- **RECORDS TO PROCESS**:
········
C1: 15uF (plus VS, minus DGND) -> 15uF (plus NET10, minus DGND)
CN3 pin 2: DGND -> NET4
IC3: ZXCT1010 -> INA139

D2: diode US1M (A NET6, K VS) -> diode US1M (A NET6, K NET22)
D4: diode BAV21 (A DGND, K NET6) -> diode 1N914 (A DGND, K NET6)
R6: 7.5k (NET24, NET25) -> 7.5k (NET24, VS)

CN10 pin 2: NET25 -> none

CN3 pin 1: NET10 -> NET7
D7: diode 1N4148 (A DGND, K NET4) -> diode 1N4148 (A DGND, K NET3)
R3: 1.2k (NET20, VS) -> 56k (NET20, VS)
········
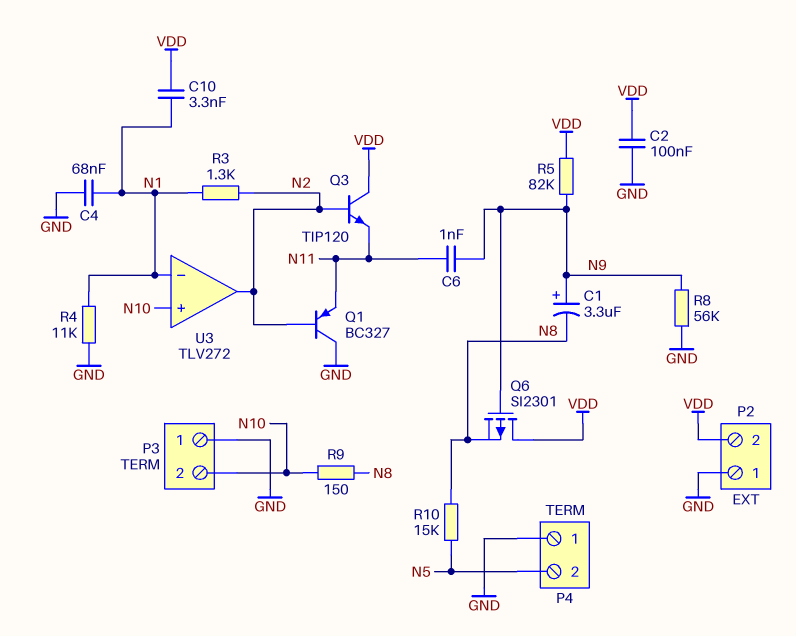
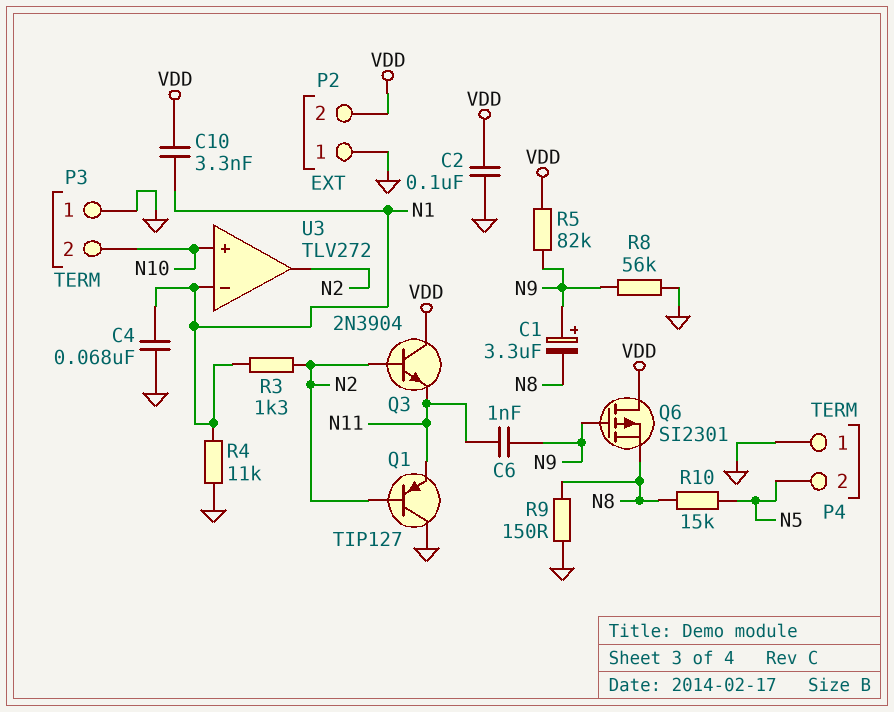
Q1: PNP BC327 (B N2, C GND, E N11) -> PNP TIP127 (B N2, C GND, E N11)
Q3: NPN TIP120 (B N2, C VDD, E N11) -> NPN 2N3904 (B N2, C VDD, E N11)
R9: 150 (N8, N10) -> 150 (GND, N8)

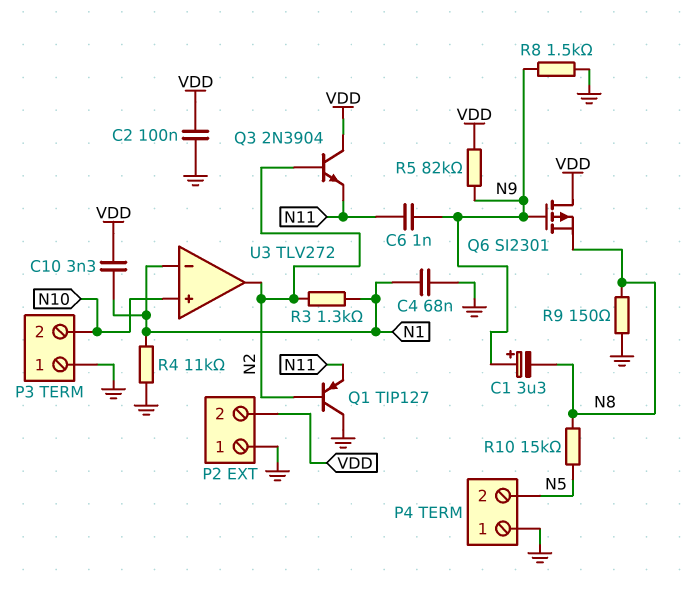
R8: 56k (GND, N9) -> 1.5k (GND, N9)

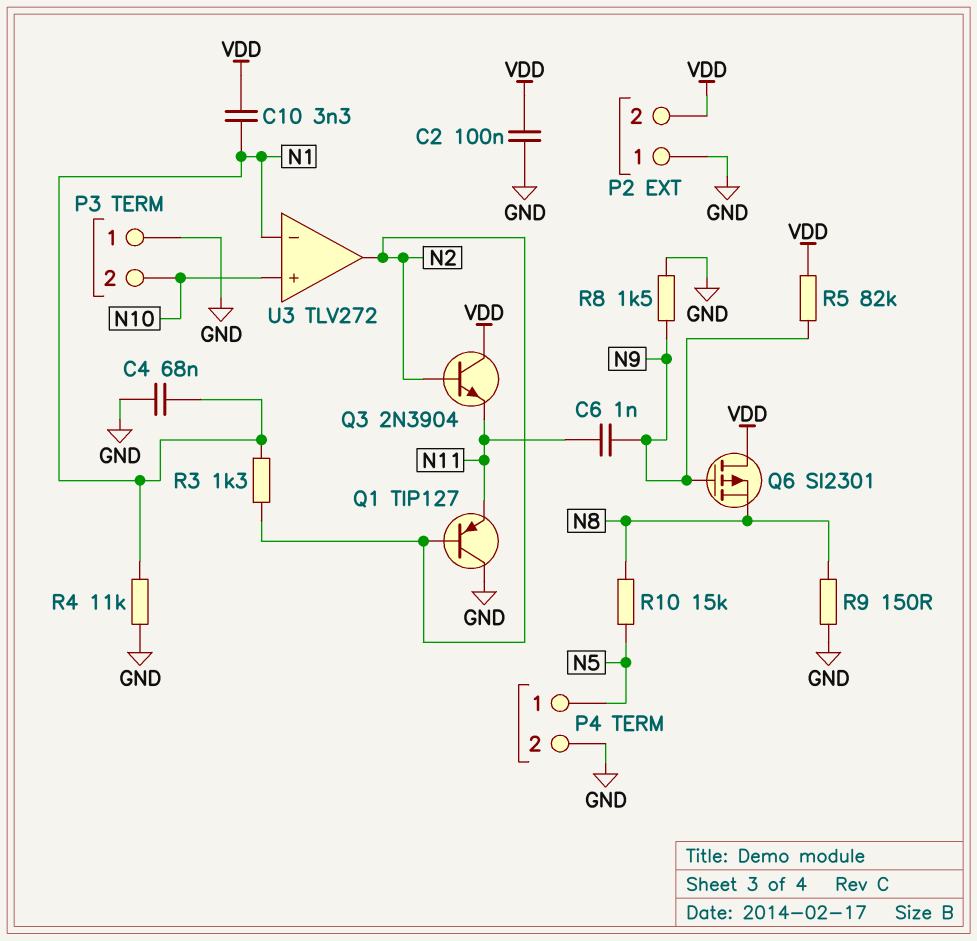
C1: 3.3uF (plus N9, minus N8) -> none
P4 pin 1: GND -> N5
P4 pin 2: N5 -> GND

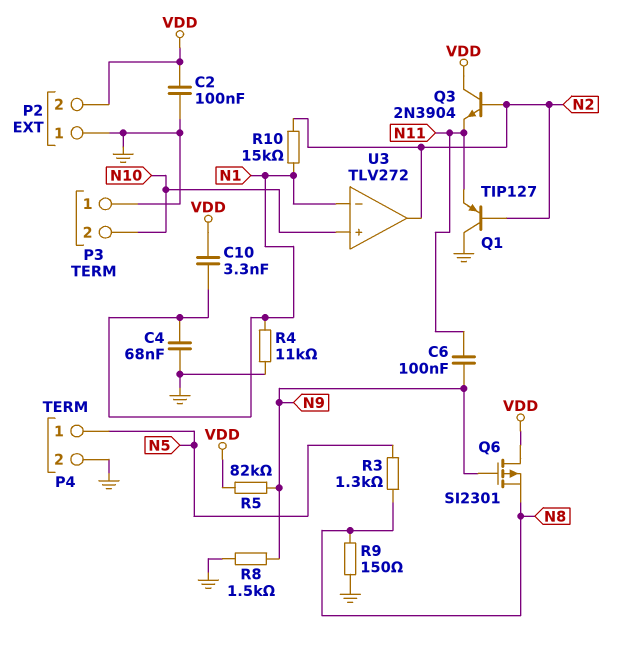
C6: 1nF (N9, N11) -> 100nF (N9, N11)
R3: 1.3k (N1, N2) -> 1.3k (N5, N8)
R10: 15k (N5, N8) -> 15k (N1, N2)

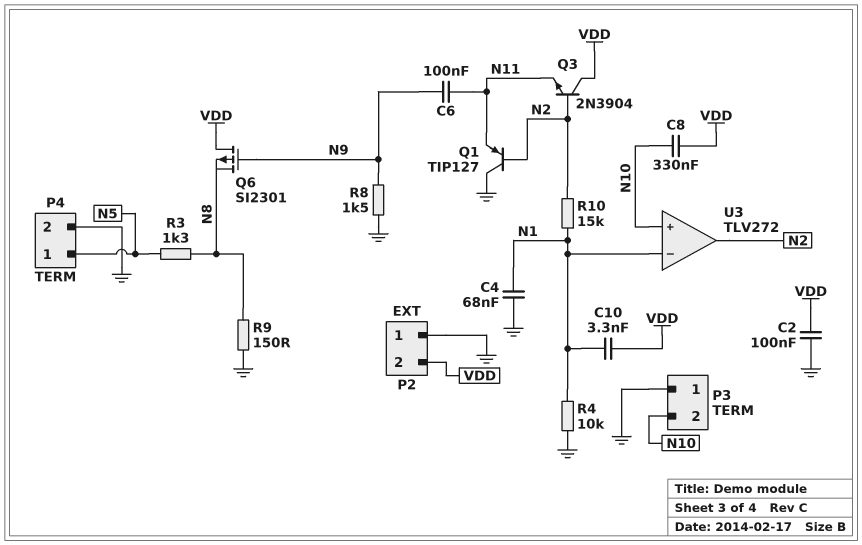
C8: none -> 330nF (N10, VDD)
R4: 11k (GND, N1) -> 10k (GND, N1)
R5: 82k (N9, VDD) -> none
········
- **PROBLEM**: From the records above, print exactly the lines that run from the line with "C1: 15uF (plus" to the line with "CN10 pin 2: NET25 -> none", inclusive.

- **ANSWER SECTION**:
C1: 15uF (plus VS, minus DGND) -> 15uF (plus NET10, minus DGND)
CN3 pin 2: DGND -> NET4
IC3: ZXCT1010 -> INA139

D2: diode US1M (A NET6, K VS) -> diode US1M (A NET6, K NET22)
D4: diode BAV21 (A DGND, K NET6) -> diode 1N914 (A DGND, K NET6)
R6: 7.5k (NET24, NET25) -> 7.5k (NET24, VS)

CN10 pin 2: NET25 -> none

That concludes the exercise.